Although the records contain pictures, none belong in the copy: restate word for word only the lines from the one with "white stacking toy [323,343,401,443] -> none" through the one with "pink strawberry [359,246,408,294]", both included.

- Opening Delimiter -

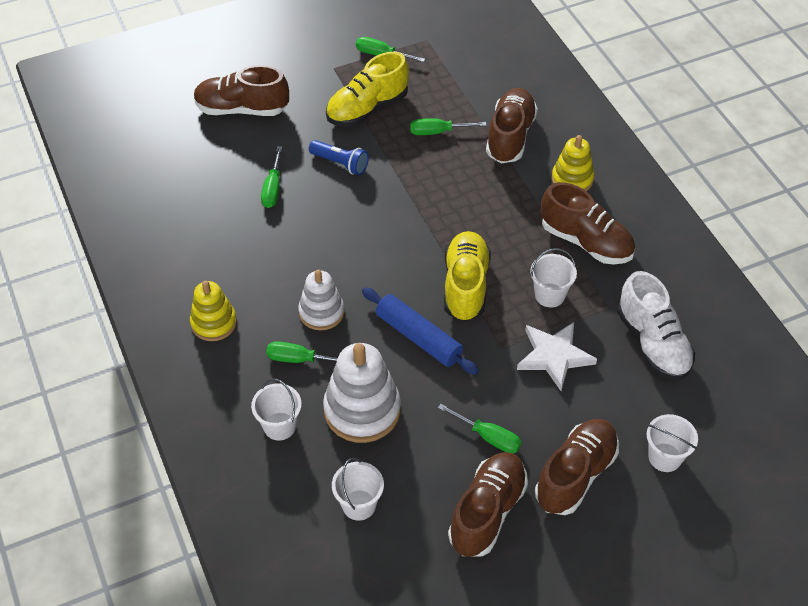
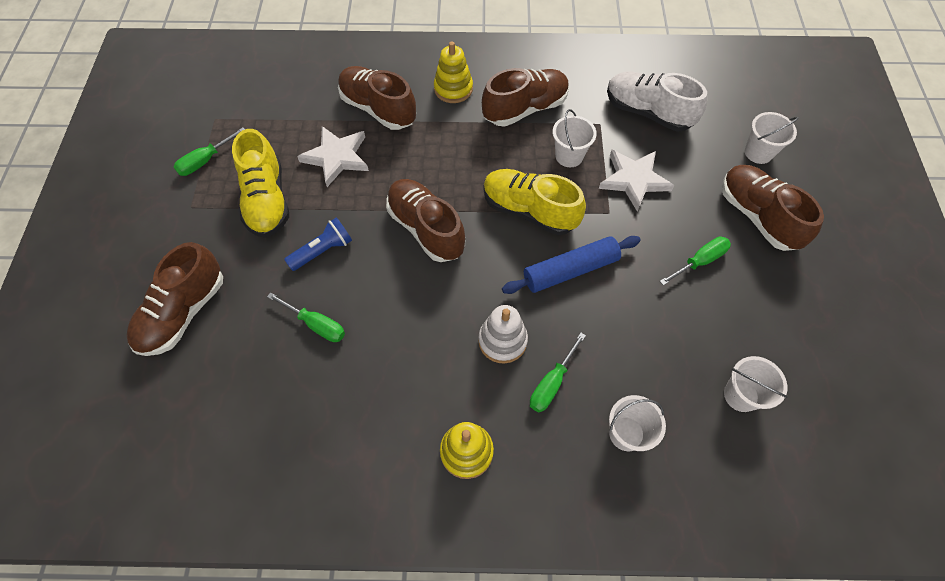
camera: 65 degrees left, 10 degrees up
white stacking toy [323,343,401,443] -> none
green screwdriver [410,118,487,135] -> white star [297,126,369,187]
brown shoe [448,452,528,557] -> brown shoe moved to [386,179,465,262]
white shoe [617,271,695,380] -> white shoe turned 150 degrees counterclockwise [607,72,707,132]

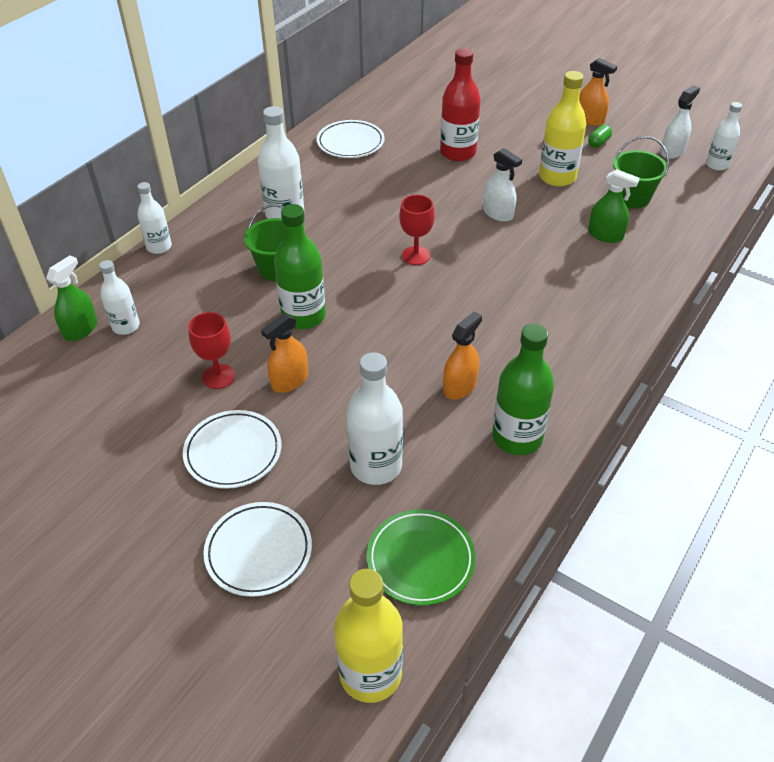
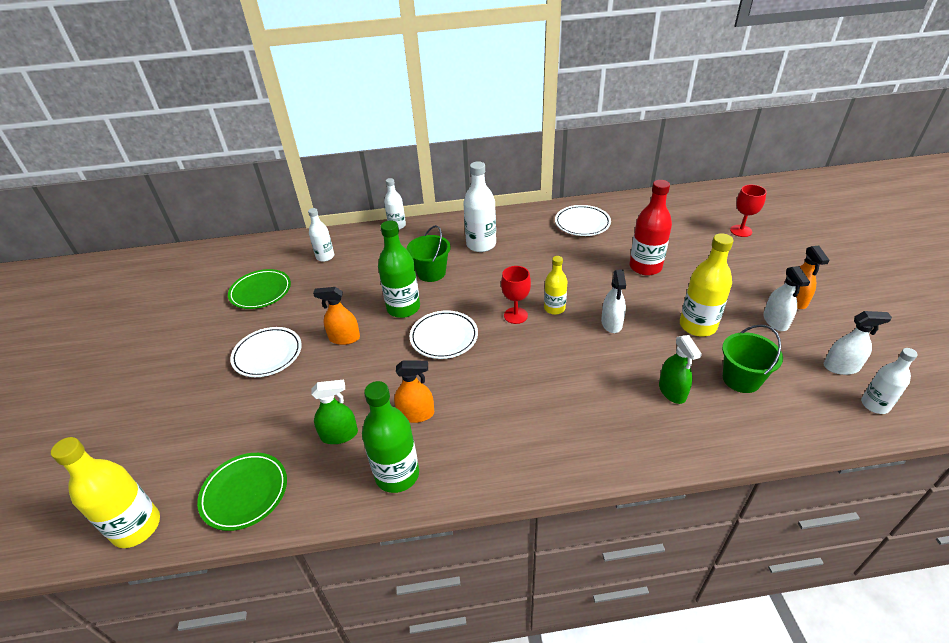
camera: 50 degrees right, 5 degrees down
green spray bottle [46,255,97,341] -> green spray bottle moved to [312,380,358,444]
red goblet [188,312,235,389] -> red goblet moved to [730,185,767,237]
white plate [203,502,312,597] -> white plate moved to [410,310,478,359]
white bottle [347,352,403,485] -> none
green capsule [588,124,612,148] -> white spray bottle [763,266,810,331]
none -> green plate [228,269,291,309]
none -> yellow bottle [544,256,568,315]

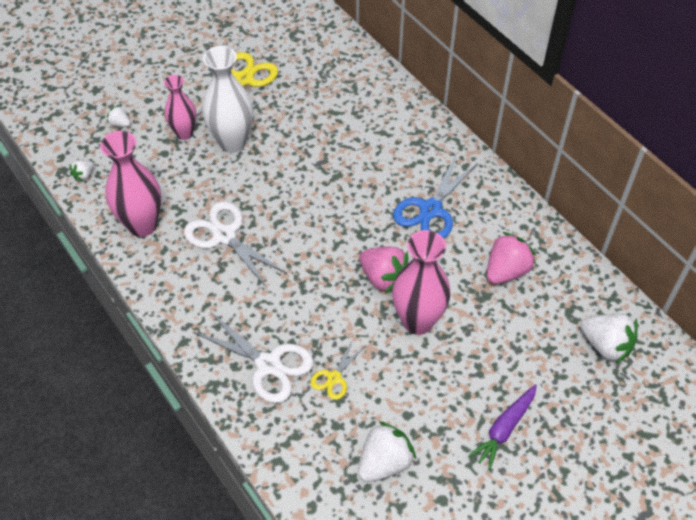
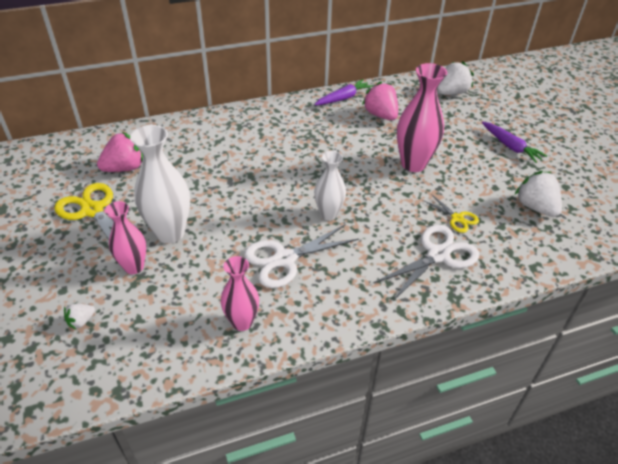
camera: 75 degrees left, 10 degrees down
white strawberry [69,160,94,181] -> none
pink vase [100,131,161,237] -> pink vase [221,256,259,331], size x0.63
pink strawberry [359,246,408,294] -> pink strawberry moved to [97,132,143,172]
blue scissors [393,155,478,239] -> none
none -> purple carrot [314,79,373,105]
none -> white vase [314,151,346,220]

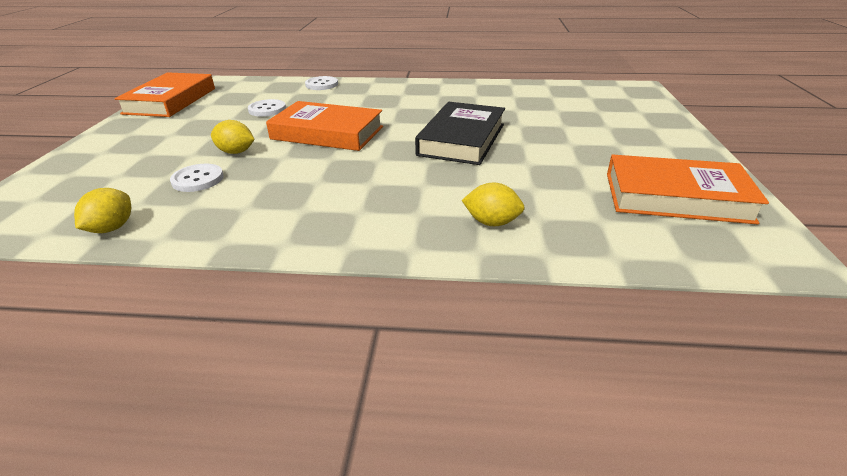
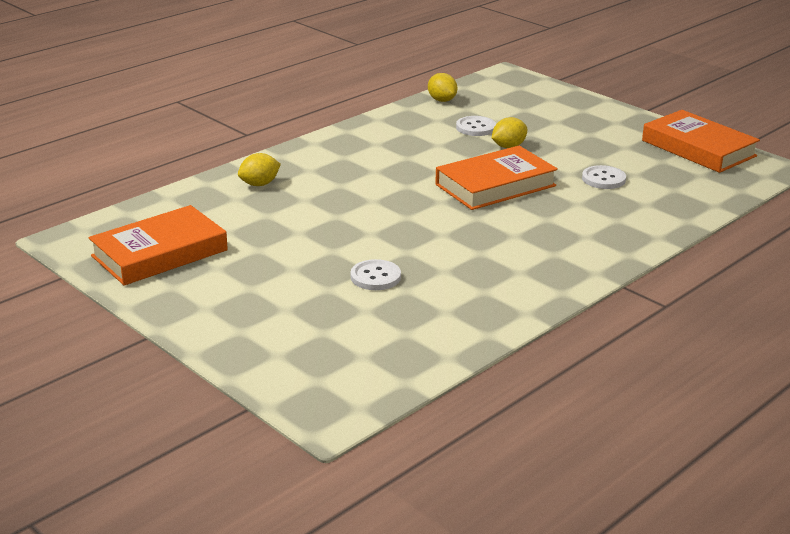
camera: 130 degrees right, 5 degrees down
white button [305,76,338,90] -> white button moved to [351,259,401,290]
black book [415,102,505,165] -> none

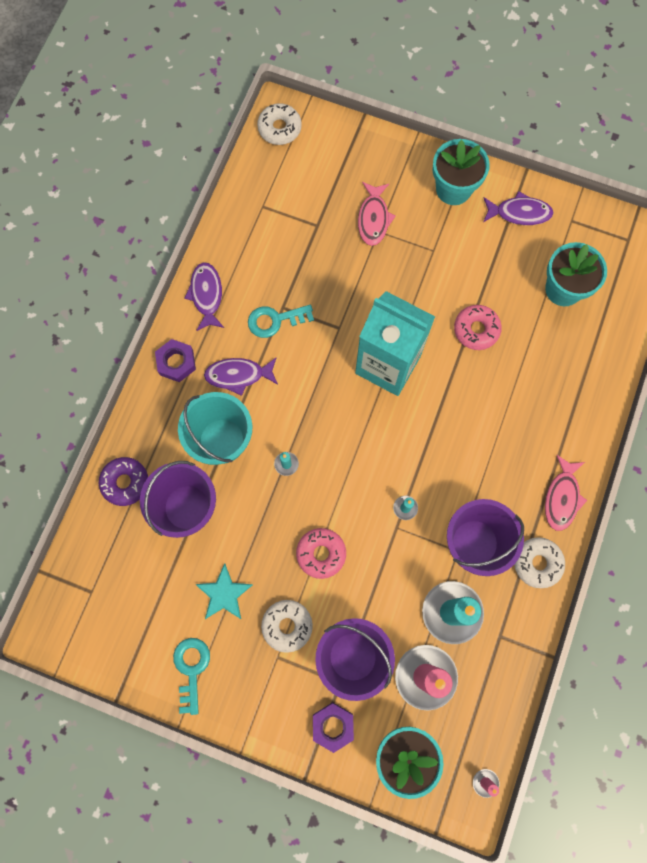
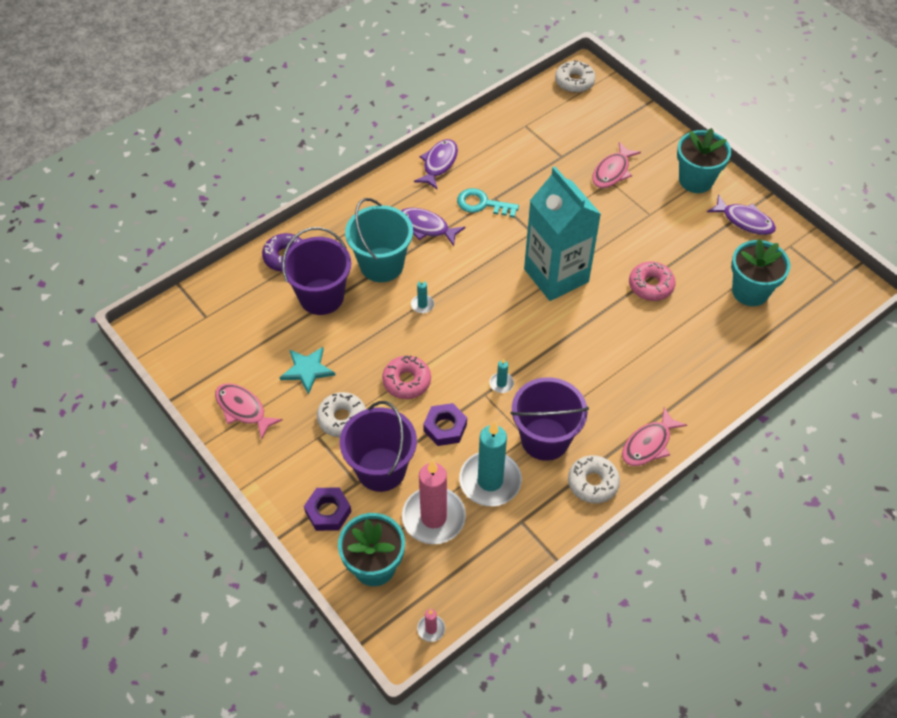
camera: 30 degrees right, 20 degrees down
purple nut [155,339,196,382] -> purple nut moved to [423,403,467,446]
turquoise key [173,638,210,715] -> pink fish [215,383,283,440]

- Closing Delimiter -

* Answer below
white stacking toy [323,343,401,443] -> none
green screwdriver [410,118,487,135] -> white star [297,126,369,187]
brown shoe [448,452,528,557] -> brown shoe moved to [386,179,465,262]
white shoe [617,271,695,380] -> white shoe turned 150 degrees counterclockwise [607,72,707,132]

camera: 50 degrees right, 5 degrees down
green spray bottle [46,255,97,341] -> green spray bottle moved to [312,380,358,444]
red goblet [188,312,235,389] -> red goblet moved to [730,185,767,237]
white plate [203,502,312,597] -> white plate moved to [410,310,478,359]
white bottle [347,352,403,485] -> none
green capsule [588,124,612,148] -> white spray bottle [763,266,810,331]
none -> green plate [228,269,291,309]
none -> yellow bottle [544,256,568,315]

camera: 75 degrees left, 10 degrees down
white strawberry [69,160,94,181] -> none
pink vase [100,131,161,237] -> pink vase [221,256,259,331], size x0.63
pink strawberry [359,246,408,294] -> pink strawberry moved to [97,132,143,172]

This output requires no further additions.